● **PROBLEM TO WORK ON**
For the records below, print the lines from the line with "R101: 22k (N010, N011) -> 30k (N010, N011)" through the line with "VR101: none -> 500 (GND, N011, wiper N006)" exactly as written; include both end lines and exclude the rest.

● **RECORDS FOR THIS TASK**
####################

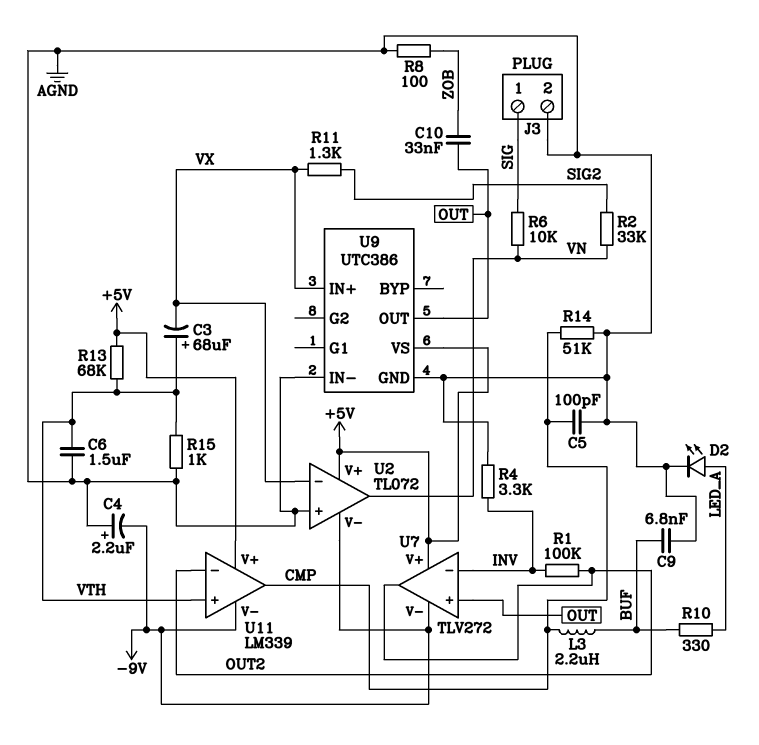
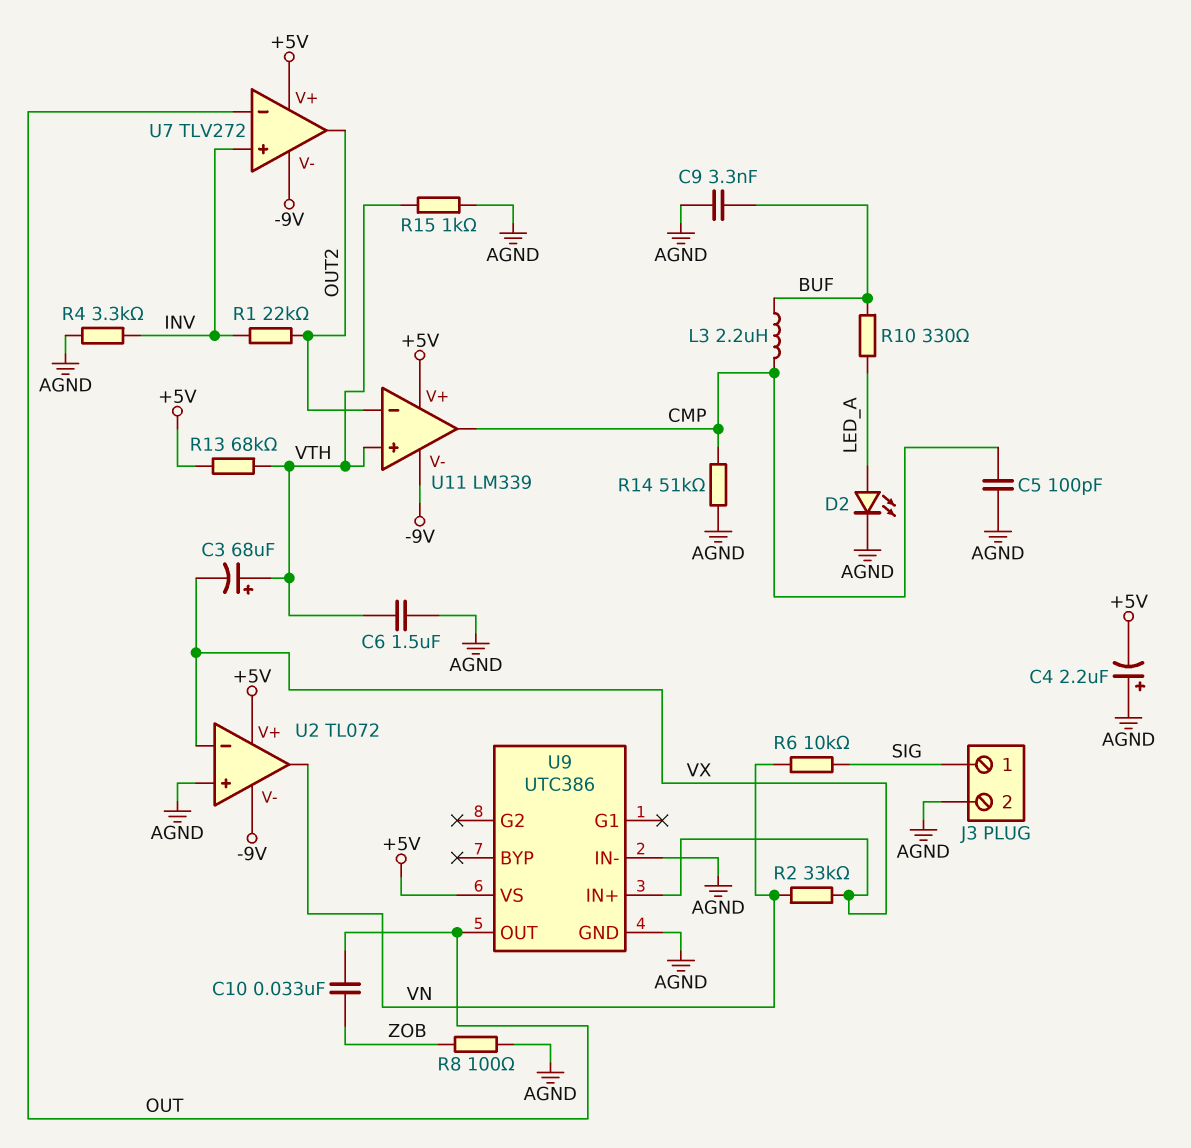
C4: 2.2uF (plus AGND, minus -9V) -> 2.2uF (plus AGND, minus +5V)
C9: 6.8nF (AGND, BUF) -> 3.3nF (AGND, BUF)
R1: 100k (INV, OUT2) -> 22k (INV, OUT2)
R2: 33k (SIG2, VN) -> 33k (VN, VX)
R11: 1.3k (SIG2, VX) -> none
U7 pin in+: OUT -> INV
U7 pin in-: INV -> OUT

####################

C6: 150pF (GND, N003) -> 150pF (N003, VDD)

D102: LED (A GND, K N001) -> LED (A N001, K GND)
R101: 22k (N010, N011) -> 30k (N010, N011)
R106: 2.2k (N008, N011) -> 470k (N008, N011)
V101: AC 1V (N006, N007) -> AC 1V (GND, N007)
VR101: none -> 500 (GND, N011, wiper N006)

####################

● **FINISHED TASK**
R101: 22k (N010, N011) -> 30k (N010, N011)
R106: 2.2k (N008, N011) -> 470k (N008, N011)
V101: AC 1V (N006, N007) -> AC 1V (GND, N007)
VR101: none -> 500 (GND, N011, wiper N006)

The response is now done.